Your goal
Write out the whole listing exactly.

═══ Given data ═══

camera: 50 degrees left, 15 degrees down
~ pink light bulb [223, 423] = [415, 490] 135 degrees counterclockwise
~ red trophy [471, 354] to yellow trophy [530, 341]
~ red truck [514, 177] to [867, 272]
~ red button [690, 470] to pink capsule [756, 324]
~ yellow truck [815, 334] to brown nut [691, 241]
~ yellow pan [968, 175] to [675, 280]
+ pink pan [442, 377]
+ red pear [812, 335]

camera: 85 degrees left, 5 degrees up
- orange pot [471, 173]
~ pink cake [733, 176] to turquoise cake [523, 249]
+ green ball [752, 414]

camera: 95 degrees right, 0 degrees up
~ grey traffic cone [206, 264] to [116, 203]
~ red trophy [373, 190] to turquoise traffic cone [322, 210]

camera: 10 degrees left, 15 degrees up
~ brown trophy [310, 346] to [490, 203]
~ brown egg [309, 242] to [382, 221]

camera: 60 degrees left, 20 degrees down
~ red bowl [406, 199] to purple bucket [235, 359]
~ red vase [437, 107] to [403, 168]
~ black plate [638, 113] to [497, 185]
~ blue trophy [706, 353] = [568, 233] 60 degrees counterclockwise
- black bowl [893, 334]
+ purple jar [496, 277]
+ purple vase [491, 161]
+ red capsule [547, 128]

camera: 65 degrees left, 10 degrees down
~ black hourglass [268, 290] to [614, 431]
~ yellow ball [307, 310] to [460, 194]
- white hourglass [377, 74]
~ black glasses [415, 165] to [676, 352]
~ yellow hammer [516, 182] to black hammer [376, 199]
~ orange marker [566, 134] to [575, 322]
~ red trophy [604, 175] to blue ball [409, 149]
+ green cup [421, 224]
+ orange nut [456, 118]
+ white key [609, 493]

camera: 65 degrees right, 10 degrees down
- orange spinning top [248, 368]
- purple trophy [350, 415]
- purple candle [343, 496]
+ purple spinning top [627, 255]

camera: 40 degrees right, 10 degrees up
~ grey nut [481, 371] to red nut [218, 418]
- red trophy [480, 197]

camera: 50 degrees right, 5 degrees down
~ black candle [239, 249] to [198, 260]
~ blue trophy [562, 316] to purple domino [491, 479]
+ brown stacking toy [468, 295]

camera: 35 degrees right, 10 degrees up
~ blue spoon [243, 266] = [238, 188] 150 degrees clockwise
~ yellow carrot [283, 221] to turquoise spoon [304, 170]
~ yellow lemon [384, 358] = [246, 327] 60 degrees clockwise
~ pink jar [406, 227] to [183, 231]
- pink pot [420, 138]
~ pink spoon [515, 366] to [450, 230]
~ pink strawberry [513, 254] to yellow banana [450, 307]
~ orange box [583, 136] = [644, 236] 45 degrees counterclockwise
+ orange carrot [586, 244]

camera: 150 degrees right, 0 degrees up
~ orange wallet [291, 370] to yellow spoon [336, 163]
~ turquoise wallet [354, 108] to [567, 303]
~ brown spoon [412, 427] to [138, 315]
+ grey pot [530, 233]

═══

Result of this exercise
camera: 50 degrees left, 15 degrees down
~ pink light bulb [223, 423] = [415, 490] 135 degrees counterclockwise
~ red trophy [471, 354] to yellow trophy [530, 341]
~ red truck [514, 177] to [867, 272]
~ red button [690, 470] to pink capsule [756, 324]
~ yellow truck [815, 334] to brown nut [691, 241]
~ yellow pan [968, 175] to [675, 280]
+ pink pan [442, 377]
+ red pear [812, 335]

camera: 85 degrees left, 5 degrees up
- orange pot [471, 173]
~ pink cake [733, 176] to turquoise cake [523, 249]
+ green ball [752, 414]

camera: 95 degrees right, 0 degrees up
~ grey traffic cone [206, 264] to [116, 203]
~ red trophy [373, 190] to turquoise traffic cone [322, 210]

camera: 10 degrees left, 15 degrees up
~ brown trophy [310, 346] to [490, 203]
~ brown egg [309, 242] to [382, 221]

camera: 60 degrees left, 20 degrees down
~ red bowl [406, 199] to purple bucket [235, 359]
~ red vase [437, 107] to [403, 168]
~ black plate [638, 113] to [497, 185]
~ blue trophy [706, 353] = [568, 233] 60 degrees counterclockwise
- black bowl [893, 334]
+ purple jar [496, 277]
+ purple vase [491, 161]
+ red capsule [547, 128]

camera: 65 degrees left, 10 degrees down
~ black hourglass [268, 290] to [614, 431]
~ yellow ball [307, 310] to [460, 194]
- white hourglass [377, 74]
~ black glasses [415, 165] to [676, 352]
~ yellow hammer [516, 182] to black hammer [376, 199]
~ orange marker [566, 134] to [575, 322]
~ red trophy [604, 175] to blue ball [409, 149]
+ green cup [421, 224]
+ orange nut [456, 118]
+ white key [609, 493]

camera: 65 degrees right, 10 degrees down
- orange spinning top [248, 368]
- purple trophy [350, 415]
- purple candle [343, 496]
+ purple spinning top [627, 255]

camera: 40 degrees right, 10 degrees up
~ grey nut [481, 371] to red nut [218, 418]
- red trophy [480, 197]

camera: 50 degrees right, 5 degrees down
~ black candle [239, 249] to [198, 260]
~ blue trophy [562, 316] to purple domino [491, 479]
+ brown stacking toy [468, 295]

camera: 35 degrees right, 10 degrees up
~ blue spoon [243, 266] = [238, 188] 150 degrees clockwise
~ yellow carrot [283, 221] to turquoise spoon [304, 170]
~ yellow lemon [384, 358] = [246, 327] 60 degrees clockwise
~ pink jar [406, 227] to [183, 231]
- pink pot [420, 138]
~ pink spoon [515, 366] to [450, 230]
~ pink strawberry [513, 254] to yellow banana [450, 307]
~ orange box [583, 136] = [644, 236] 45 degrees counterclockwise
+ orange carrot [586, 244]

camera: 150 degrees right, 0 degrees up
~ orange wallet [291, 370] to yellow spoon [336, 163]
~ turquoise wallet [354, 108] to [567, 303]
~ brown spoon [412, 427] to [138, 315]
+ grey pot [530, 233]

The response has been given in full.